## THE DATA
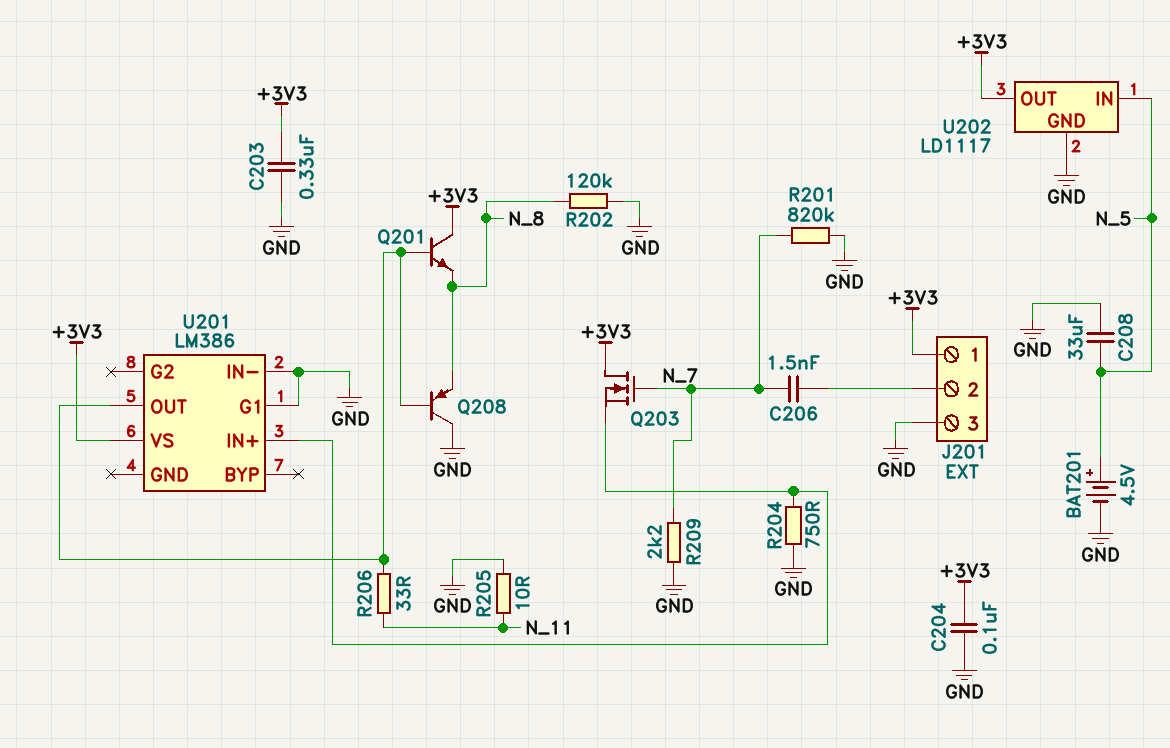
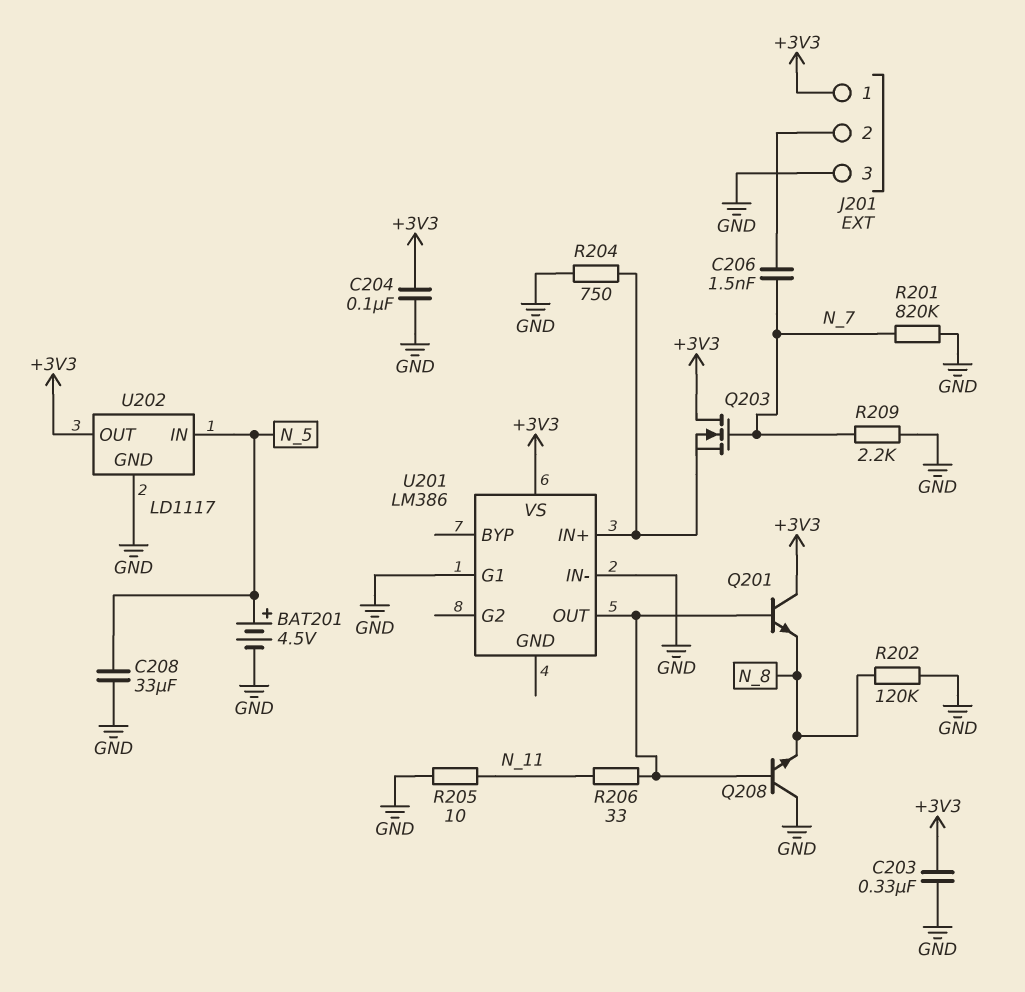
Q208: PNP (B U201/OUT, C GND, E N_8) -> NPN (B U201/OUT, C GND, E N_8)

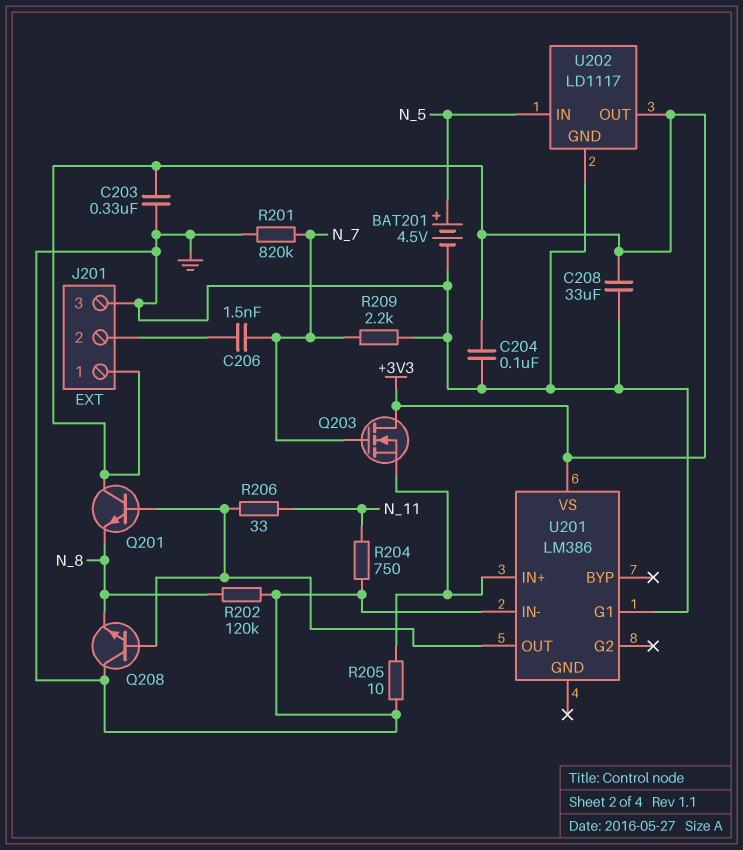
C208: 33uF (GND, N_5) -> 33uF (+3V3, GND)
R204: 750 (GND, U201/IN+) -> 750 (GND, N_11)
R205: 10 (GND, N_11) -> 10 (GND, U201/IN+)

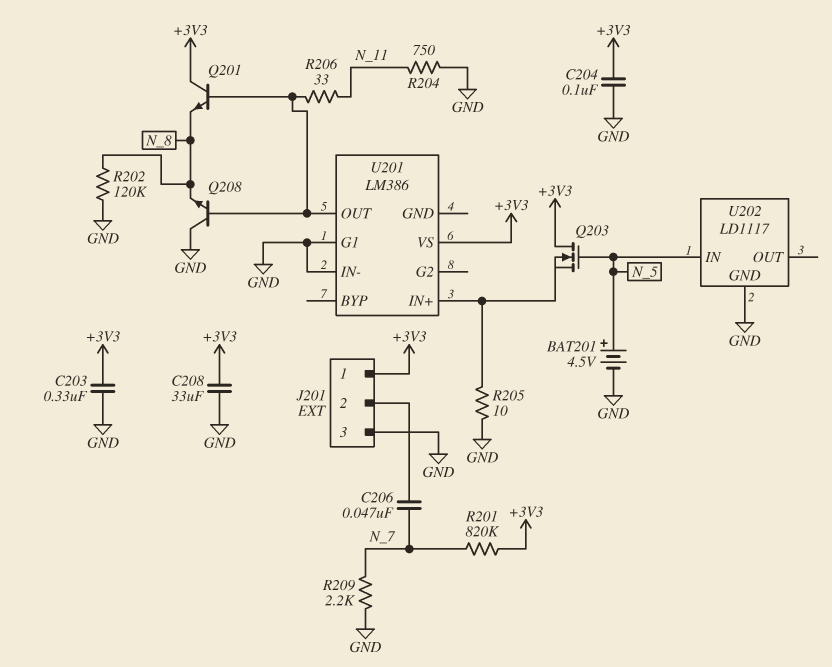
C206: 1.5nF (J201/2, N_7) -> 47nF (J201/2, N_7)
Q203: NMOS (G N_7, D +3V3, S U201/IN+) -> NMOS (G N_5, D +3V3, S U201/IN+)
R201: 820k (GND, N_7) -> 820k (+3V3, N_7)
U202 pin OUT: +3V3 -> none

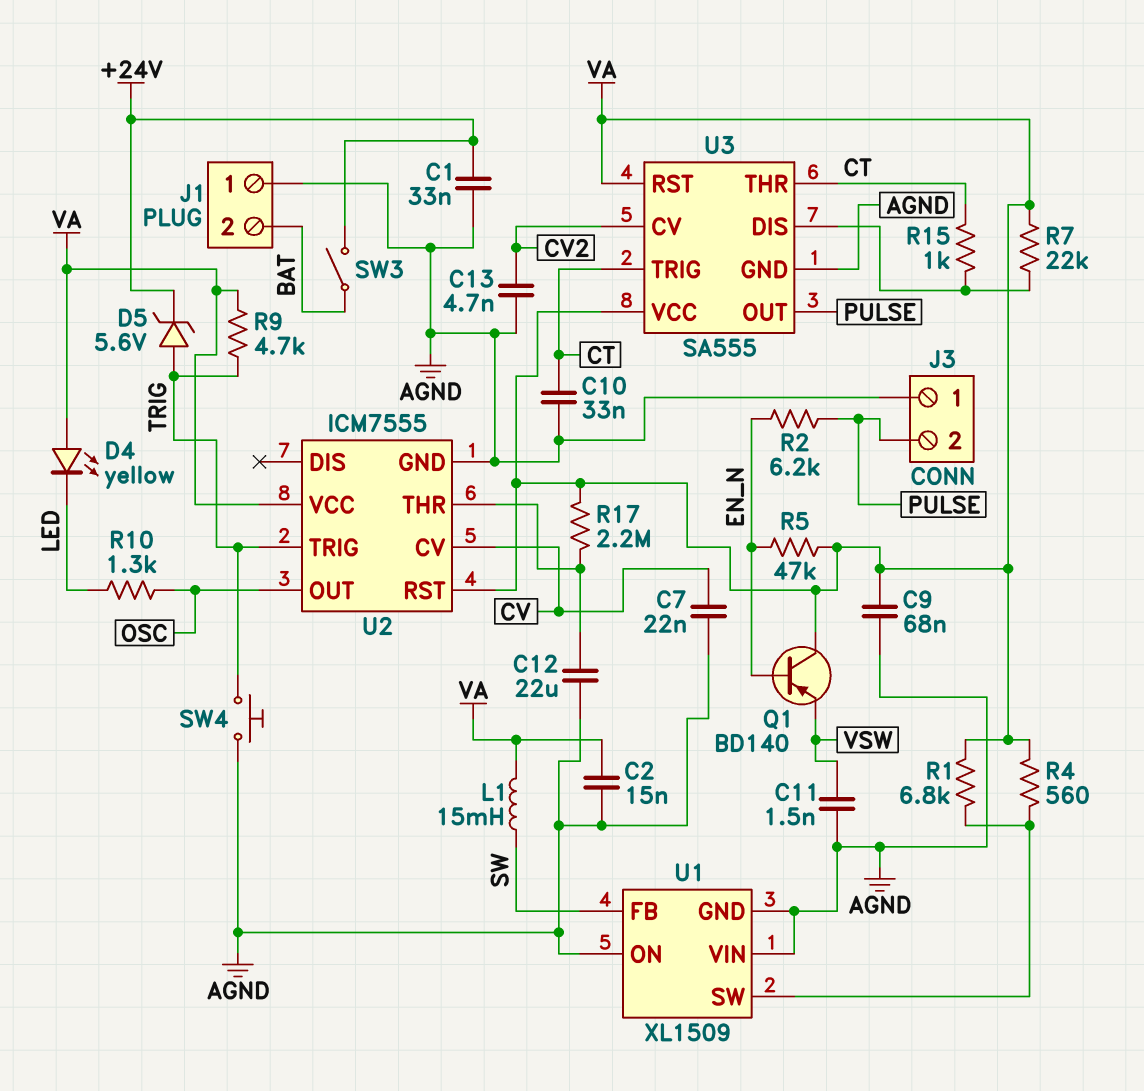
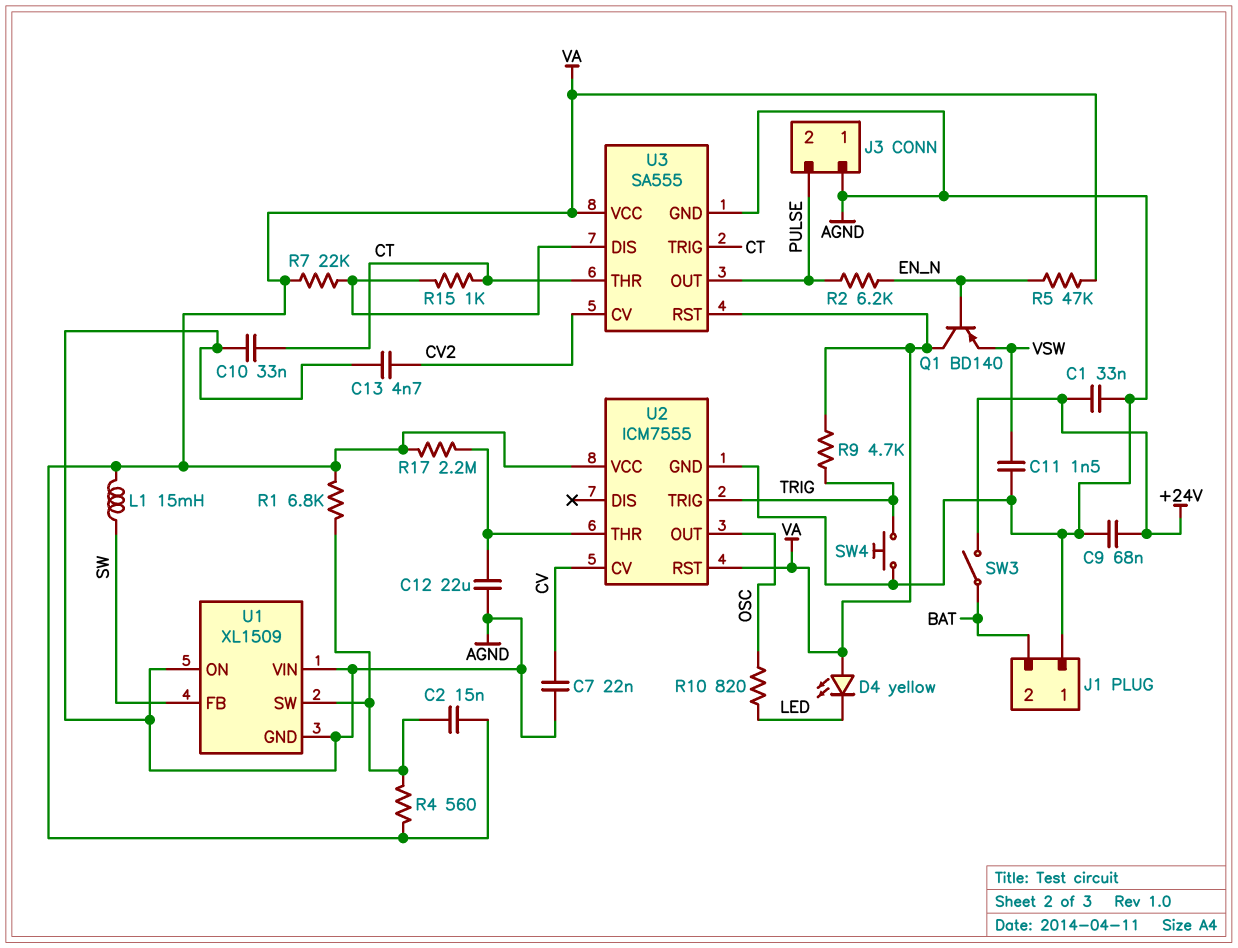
C2: 15nF (AGND, VA) -> 15nF (U1/SW, VA)
C9: 68nF (AGND, VA) -> 68nF (+24V, AGND)
D5: zener 5.6V (A TRIG, K +24V) -> none
R10: 1.3k (LED, OSC) -> 820 (LED, OSC)

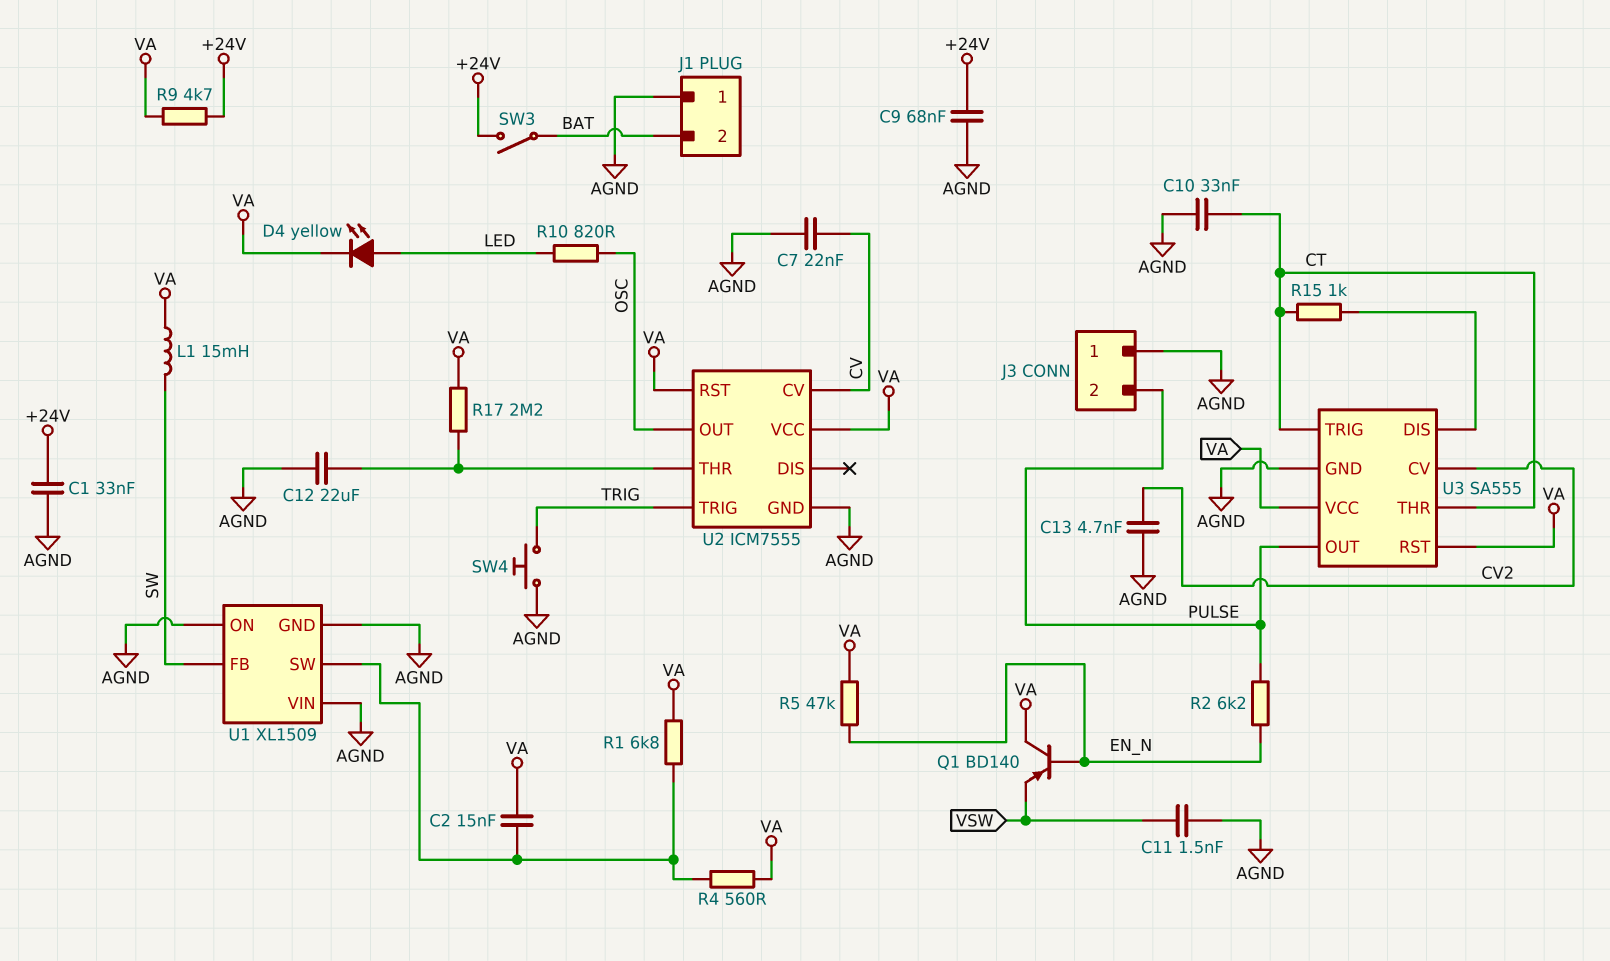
D4: LED yellow (A VA, K LED) -> LED yellow (A LED, K VA)
R7: 22k (U3/DIS, VA) -> none
R9: 4.7k (TRIG, VA) -> 4.7k (+24V, VA)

## EXERCISE BRIEF
The line that contains "R10: 1.3k (LED, OSC) -> 820 (LED, OSC)" opens the part to copy, and the last line of the records closes it; set down those lines exactly, pictures excluded.

## RESULT FOR THIS TASK
R10: 1.3k (LED, OSC) -> 820 (LED, OSC)

D4: LED yellow (A VA, K LED) -> LED yellow (A LED, K VA)
R7: 22k (U3/DIS, VA) -> none
R9: 4.7k (TRIG, VA) -> 4.7k (+24V, VA)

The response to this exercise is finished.